Task instructions: Output the full listing below exactly; the images stay out.
= = =
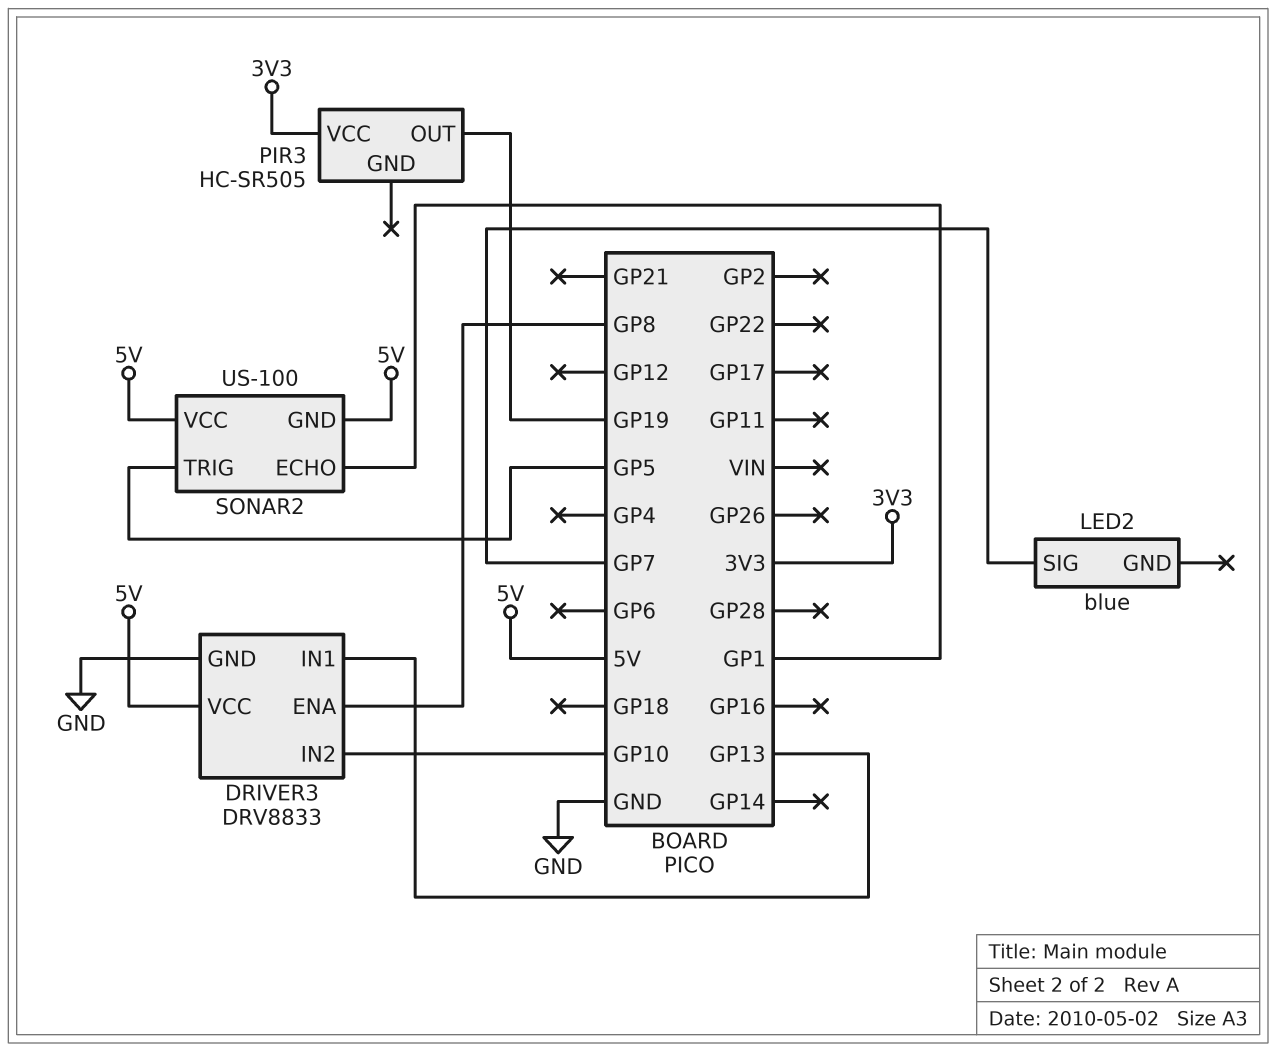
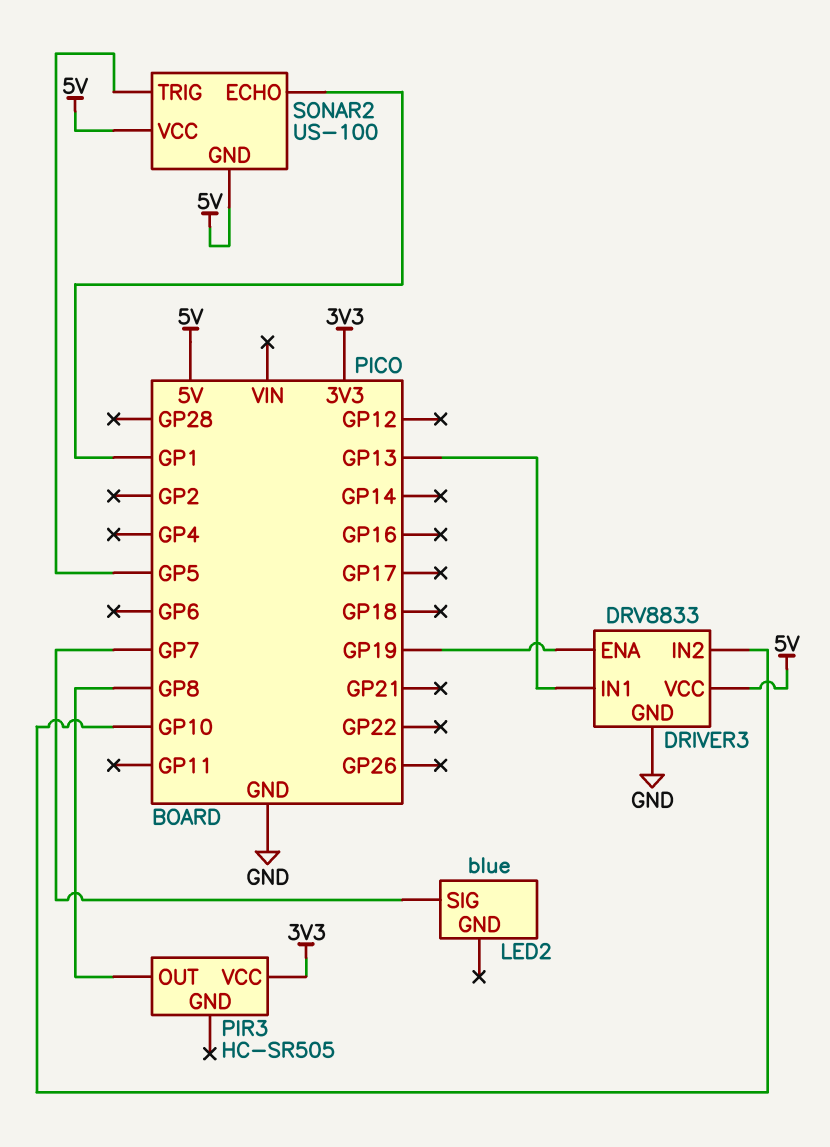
DRIVER3 pin ENA: GP8 -> GP19
PIR3 pin OUT: GP19 -> GP8

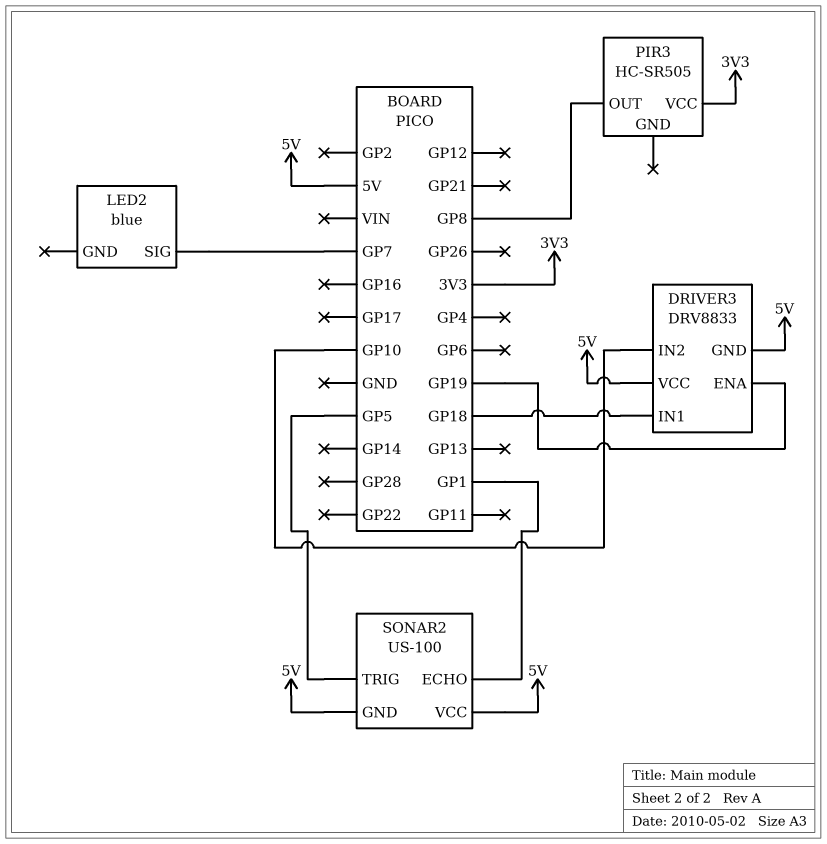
DRIVER3 pin GND: GND -> 5V
DRIVER3 pin IN1: GP13 -> GP18

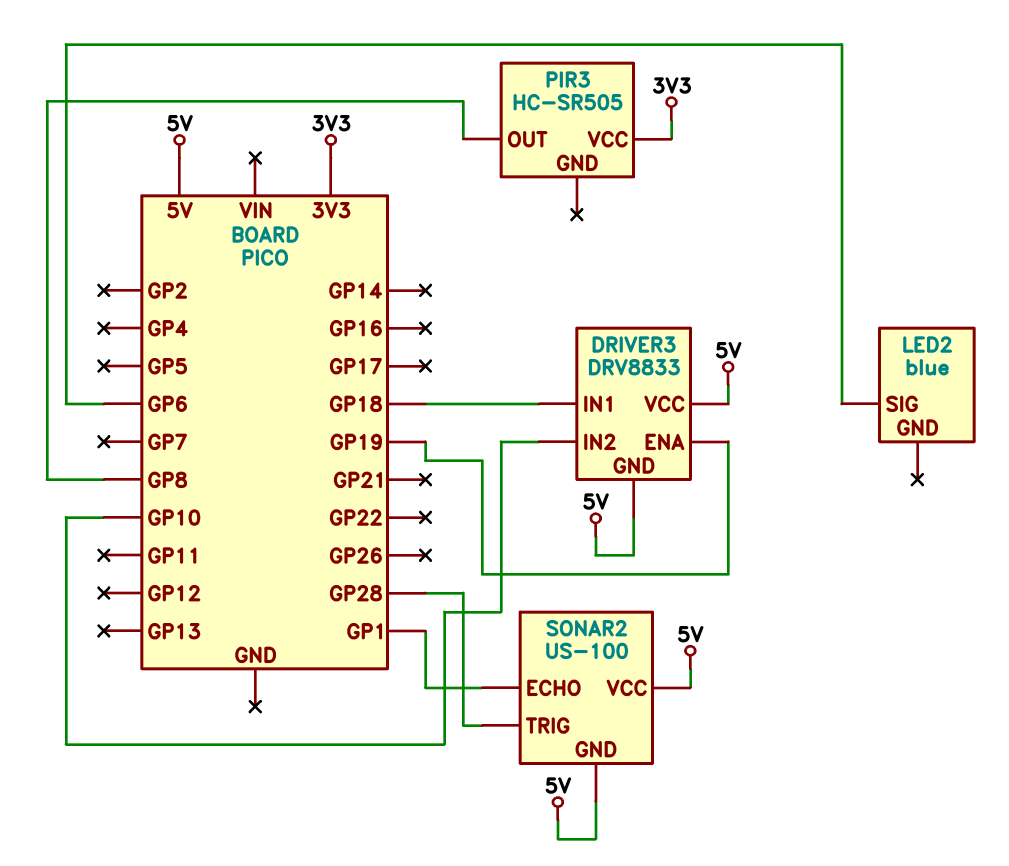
LED2 pin SIG: GP7 -> GP6
SONAR2 pin TRIG: GP5 -> GP28

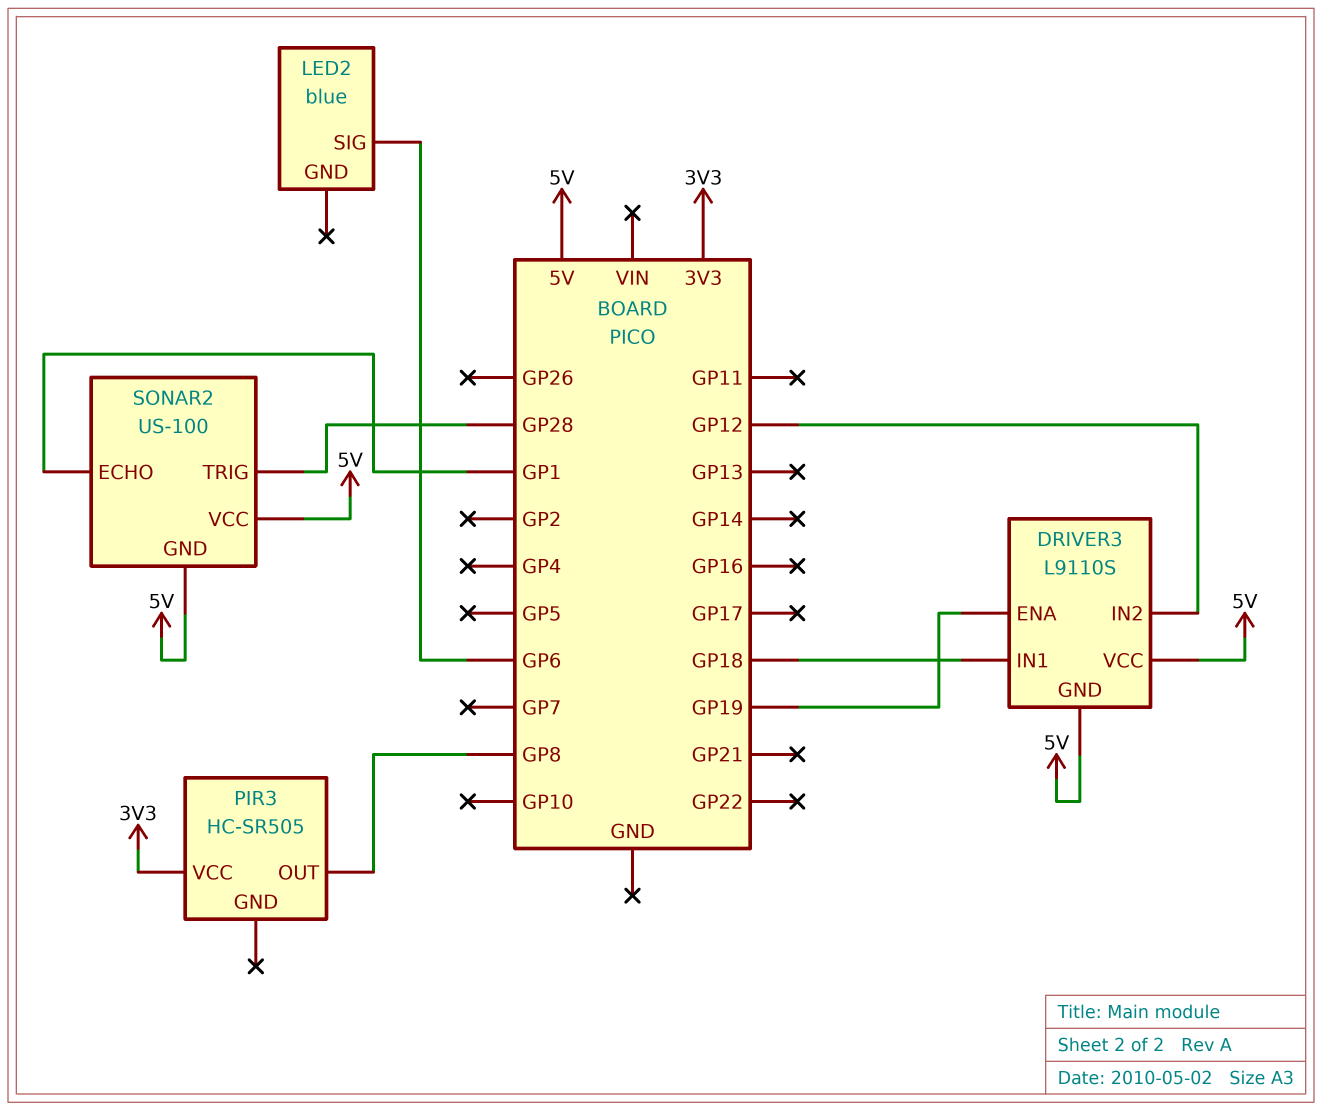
DRIVER3: DRV8833 -> L9110S
DRIVER3 pin IN2: GP10 -> GP12

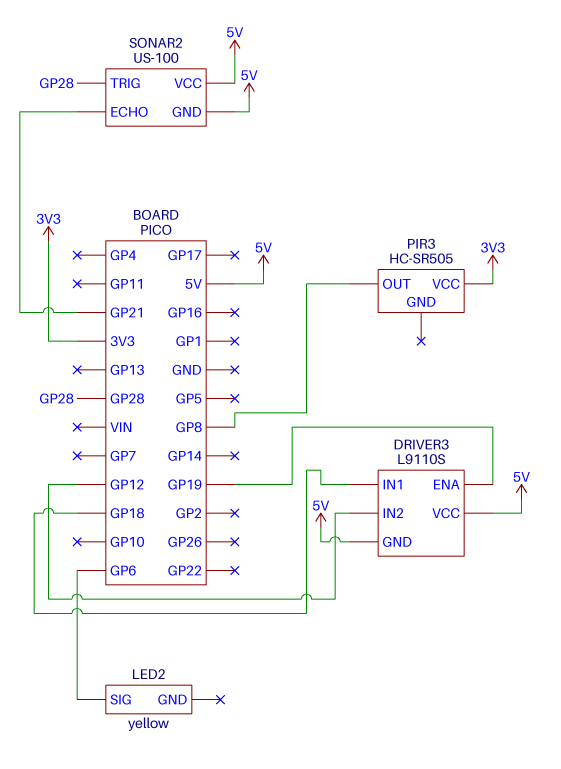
LED2: blue -> yellow
SONAR2 pin ECHO: GP1 -> GP21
= = =
Solution to the exercise:
DRIVER3 pin ENA: GP8 -> GP19
PIR3 pin OUT: GP19 -> GP8

DRIVER3 pin GND: GND -> 5V
DRIVER3 pin IN1: GP13 -> GP18

LED2 pin SIG: GP7 -> GP6
SONAR2 pin TRIG: GP5 -> GP28

DRIVER3: DRV8833 -> L9110S
DRIVER3 pin IN2: GP10 -> GP12

LED2: blue -> yellow
SONAR2 pin ECHO: GP1 -> GP21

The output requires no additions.